▶ **What the task requires**: Can you format everything from the line containing "orange ellipse: rotated" down to the final line below as a numbered list, leaving out the pictures and any blank lines?

↓↓↓

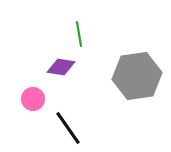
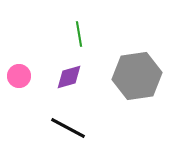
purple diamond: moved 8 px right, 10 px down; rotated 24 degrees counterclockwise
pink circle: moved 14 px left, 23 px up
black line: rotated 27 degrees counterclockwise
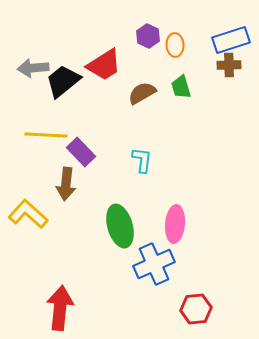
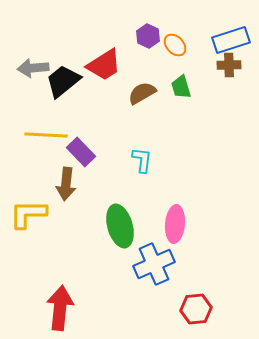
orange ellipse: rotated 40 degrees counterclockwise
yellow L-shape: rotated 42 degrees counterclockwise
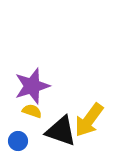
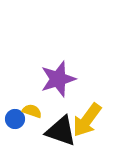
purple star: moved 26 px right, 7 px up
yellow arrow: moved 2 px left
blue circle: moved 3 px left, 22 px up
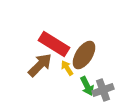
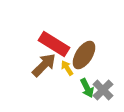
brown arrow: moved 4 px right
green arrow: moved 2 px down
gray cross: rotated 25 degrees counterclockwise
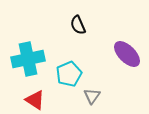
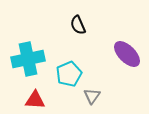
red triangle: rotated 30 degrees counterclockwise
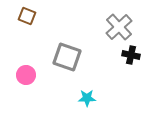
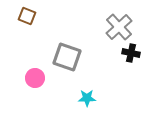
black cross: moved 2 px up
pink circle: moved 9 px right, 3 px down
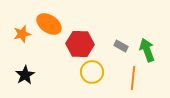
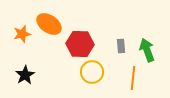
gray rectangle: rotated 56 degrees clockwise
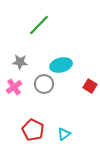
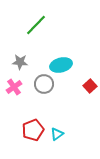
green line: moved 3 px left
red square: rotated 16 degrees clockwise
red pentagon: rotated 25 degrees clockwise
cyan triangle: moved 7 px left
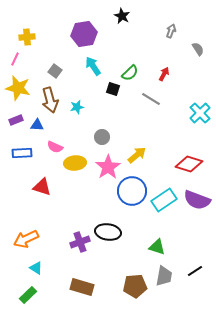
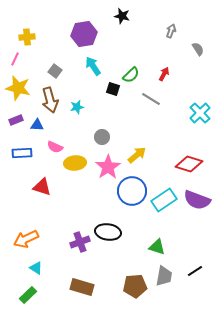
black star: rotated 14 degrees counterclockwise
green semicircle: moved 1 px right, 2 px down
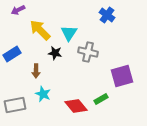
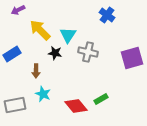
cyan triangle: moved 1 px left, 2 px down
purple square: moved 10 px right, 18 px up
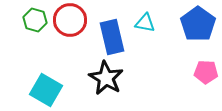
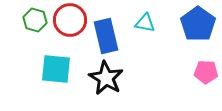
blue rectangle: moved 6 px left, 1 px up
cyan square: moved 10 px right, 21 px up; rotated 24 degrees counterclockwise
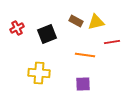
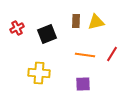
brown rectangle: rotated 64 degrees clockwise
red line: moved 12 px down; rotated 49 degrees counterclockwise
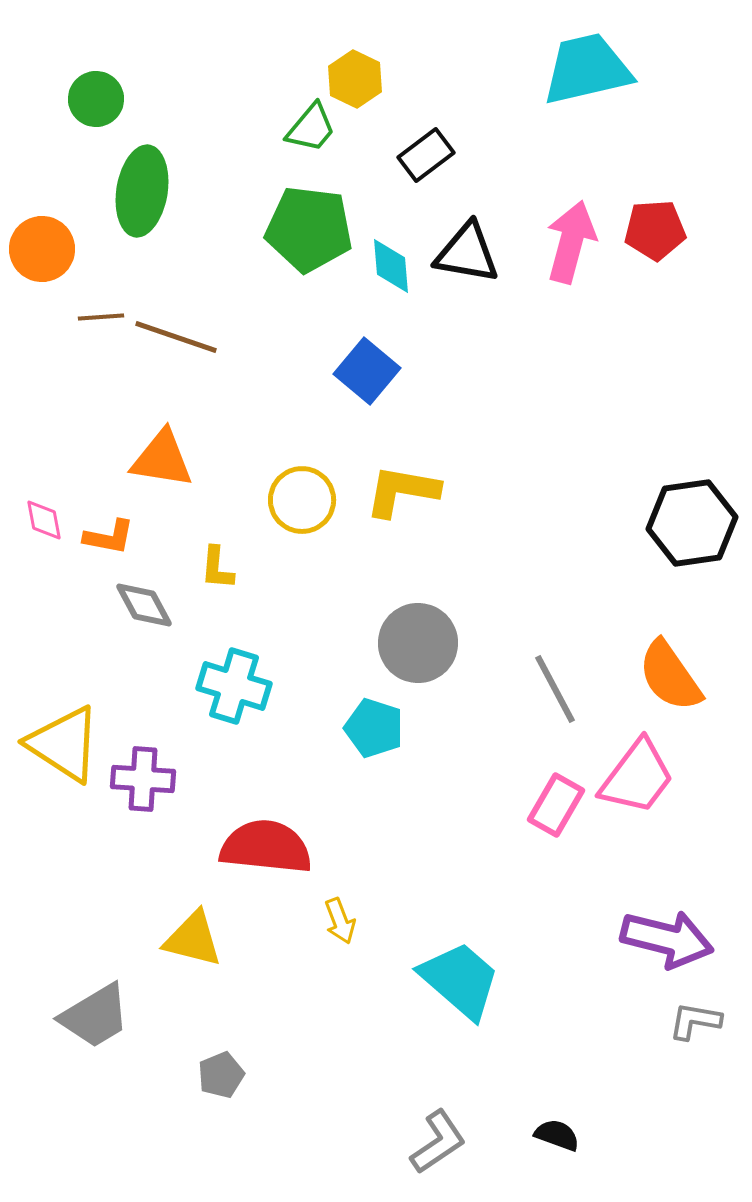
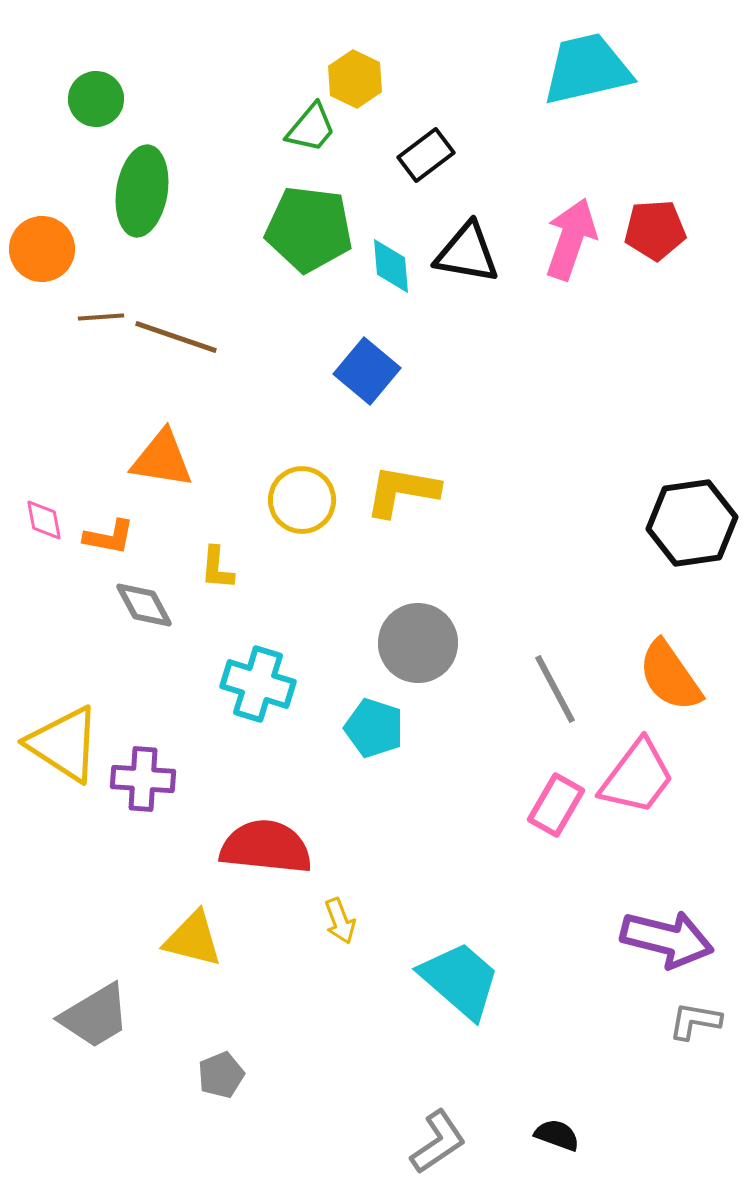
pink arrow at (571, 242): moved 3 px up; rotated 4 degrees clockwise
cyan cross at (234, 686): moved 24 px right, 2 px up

↑↑↑

▶ **The reply**:
1. orange ellipse: rotated 40 degrees counterclockwise
2. yellow L-shape: rotated 42 degrees counterclockwise
3. purple star: moved 26 px right, 7 px up
4. yellow arrow: moved 2 px left
5. blue circle: moved 3 px left, 22 px up
6. brown arrow: moved 4 px right
7. green arrow: moved 2 px down
8. gray cross: rotated 25 degrees counterclockwise
9. red triangle: rotated 30 degrees counterclockwise
10. black cross: moved 2 px up
11. pink circle: moved 9 px right, 3 px down
12. gray rectangle: rotated 56 degrees clockwise
13. green line: moved 3 px left
14. red square: rotated 16 degrees clockwise
15. red pentagon: rotated 25 degrees clockwise
16. cyan triangle: moved 7 px left
17. black star: rotated 14 degrees counterclockwise
18. green semicircle: moved 1 px right, 2 px down
19. cyan triangle: moved 1 px left, 2 px down
20. purple square: moved 10 px right, 18 px up
21. blue rectangle: moved 6 px left, 1 px up
22. cyan square: moved 10 px right, 21 px up; rotated 24 degrees counterclockwise
23. brown rectangle: rotated 64 degrees clockwise
24. red line: moved 12 px down; rotated 49 degrees counterclockwise
25. pink arrow at (571, 242): moved 3 px up; rotated 4 degrees clockwise
26. cyan cross at (234, 686): moved 24 px right, 2 px up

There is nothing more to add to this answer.